= Your instructions =
Reproduce only what runs from the line containing "BARO1: BME680 -> BME280" to the line containing "LUX1 pin SDA: D10 -> A5" in the records below, inclusive. Keep it exact, and keep the pictures out.

[Task data — start]

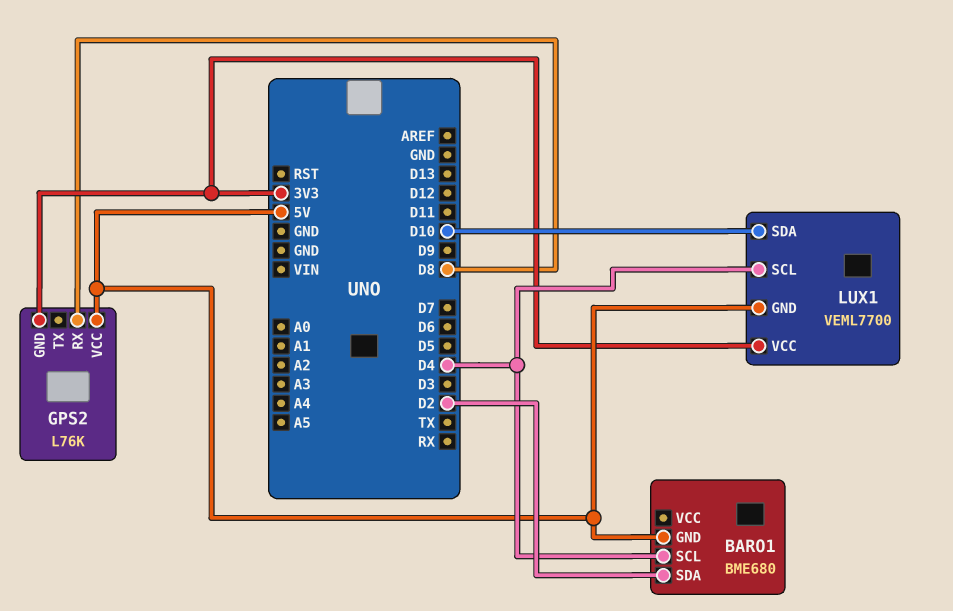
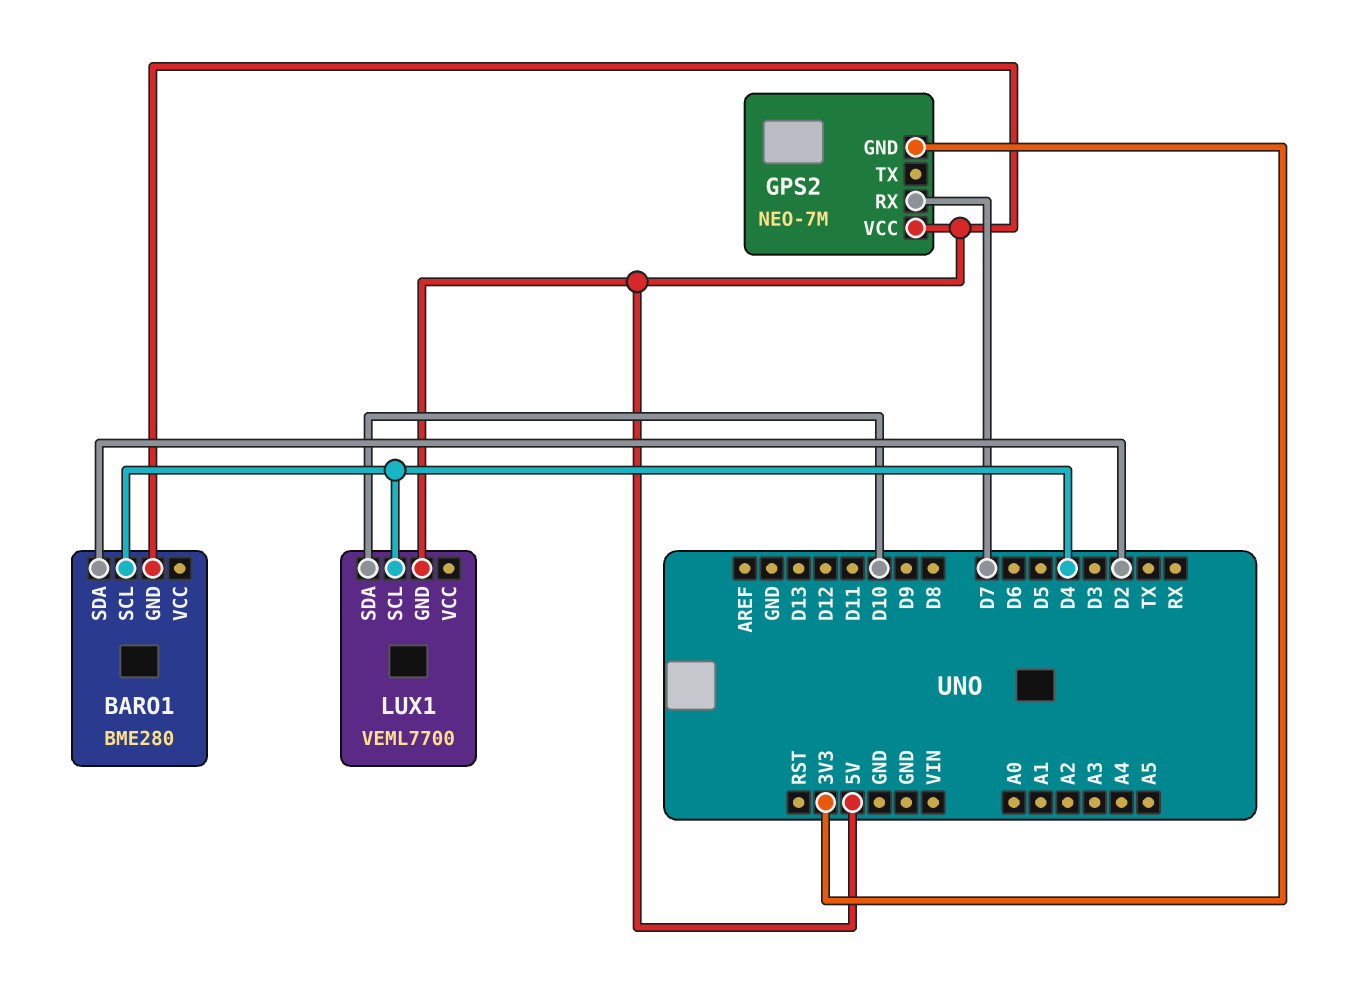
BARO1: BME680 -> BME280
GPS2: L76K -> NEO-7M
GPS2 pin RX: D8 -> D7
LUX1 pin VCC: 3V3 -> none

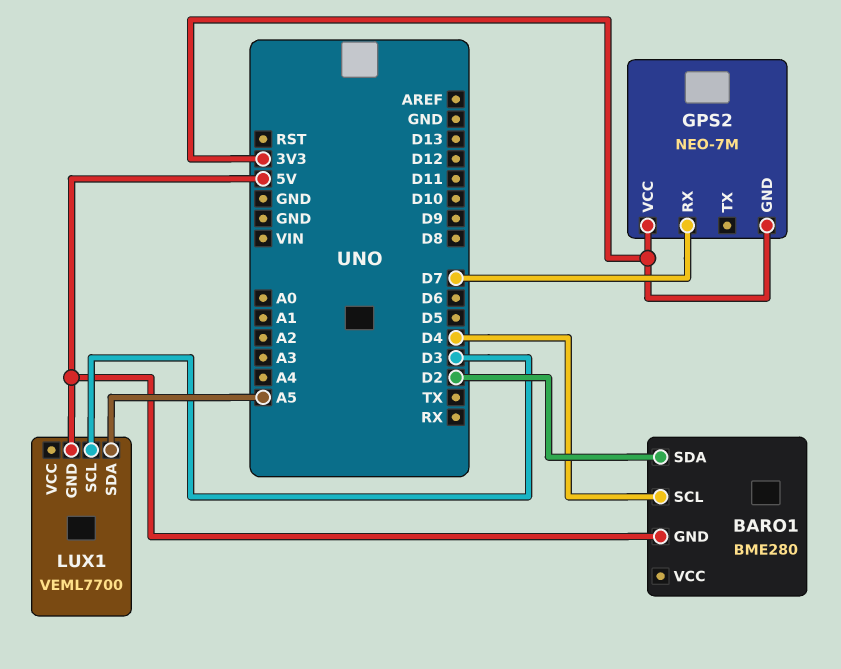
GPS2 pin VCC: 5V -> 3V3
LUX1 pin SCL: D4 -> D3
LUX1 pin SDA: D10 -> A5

[Task data — finish]
[Task data — start]

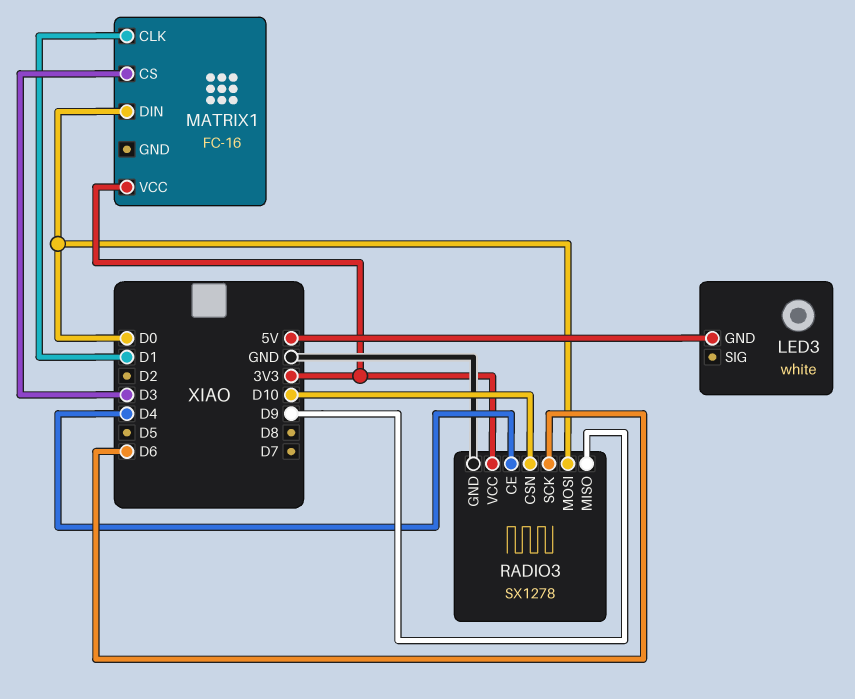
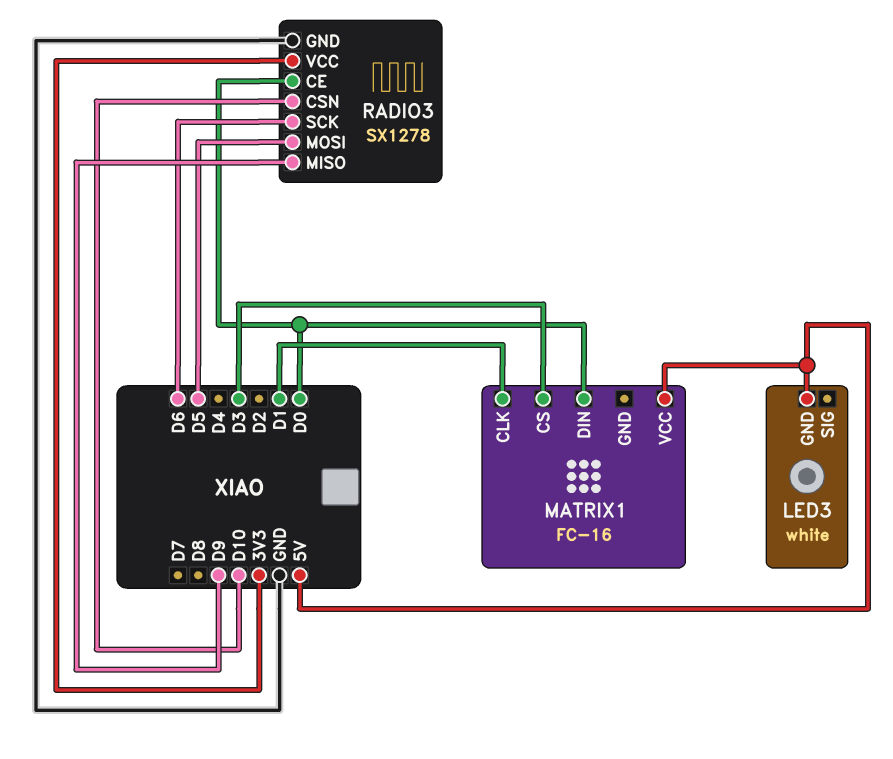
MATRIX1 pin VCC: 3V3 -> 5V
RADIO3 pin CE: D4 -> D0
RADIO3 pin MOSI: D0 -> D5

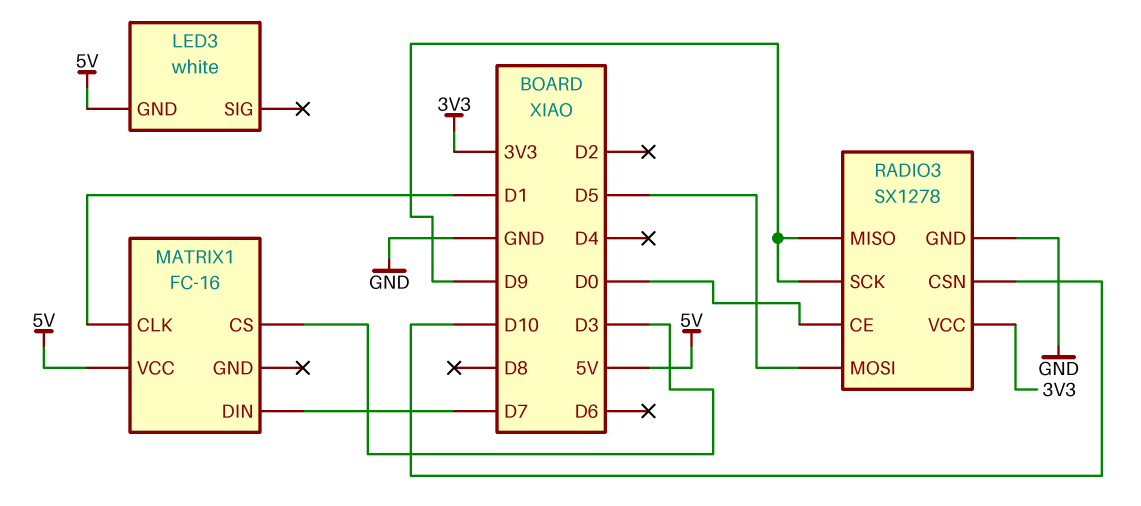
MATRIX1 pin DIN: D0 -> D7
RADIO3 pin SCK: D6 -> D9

[Task data — finish]

= The answer =
BARO1: BME680 -> BME280
GPS2: L76K -> NEO-7M
GPS2 pin RX: D8 -> D7
LUX1 pin VCC: 3V3 -> none

GPS2 pin VCC: 5V -> 3V3
LUX1 pin SCL: D4 -> D3
LUX1 pin SDA: D10 -> A5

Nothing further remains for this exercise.